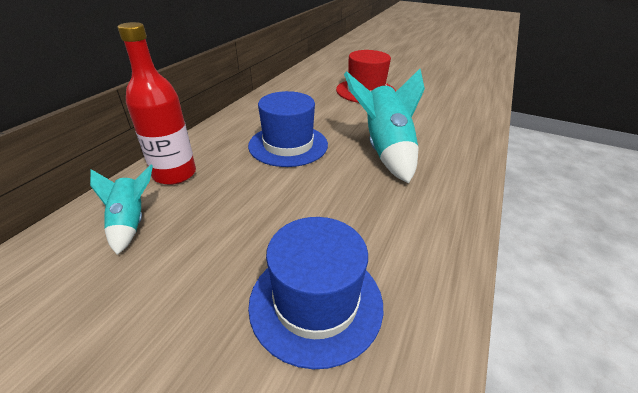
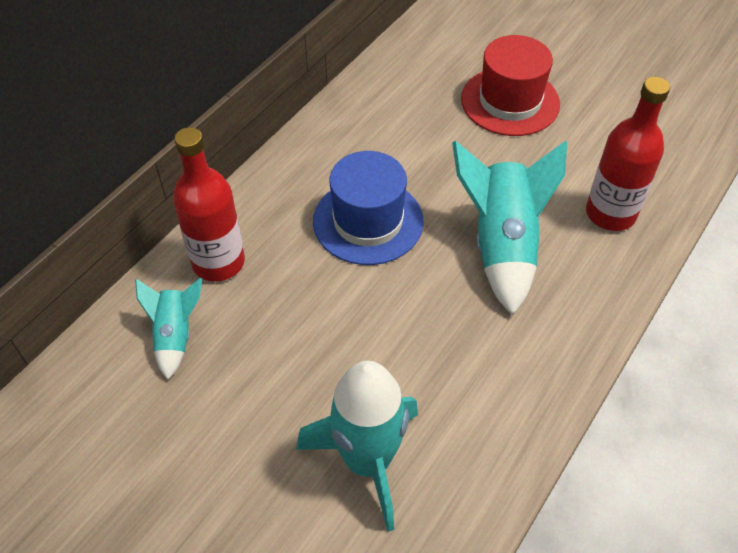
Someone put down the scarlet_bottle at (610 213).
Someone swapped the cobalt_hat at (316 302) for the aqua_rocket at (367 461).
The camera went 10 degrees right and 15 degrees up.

What is needed
Send back the data above word for word, with the pictures left out.

Written solution
Someone put down the scarlet_bottle at (610 213).
Someone swapped the cobalt_hat at (316 302) for the aqua_rocket at (367 461).
The camera went 10 degrees right and 15 degrees up.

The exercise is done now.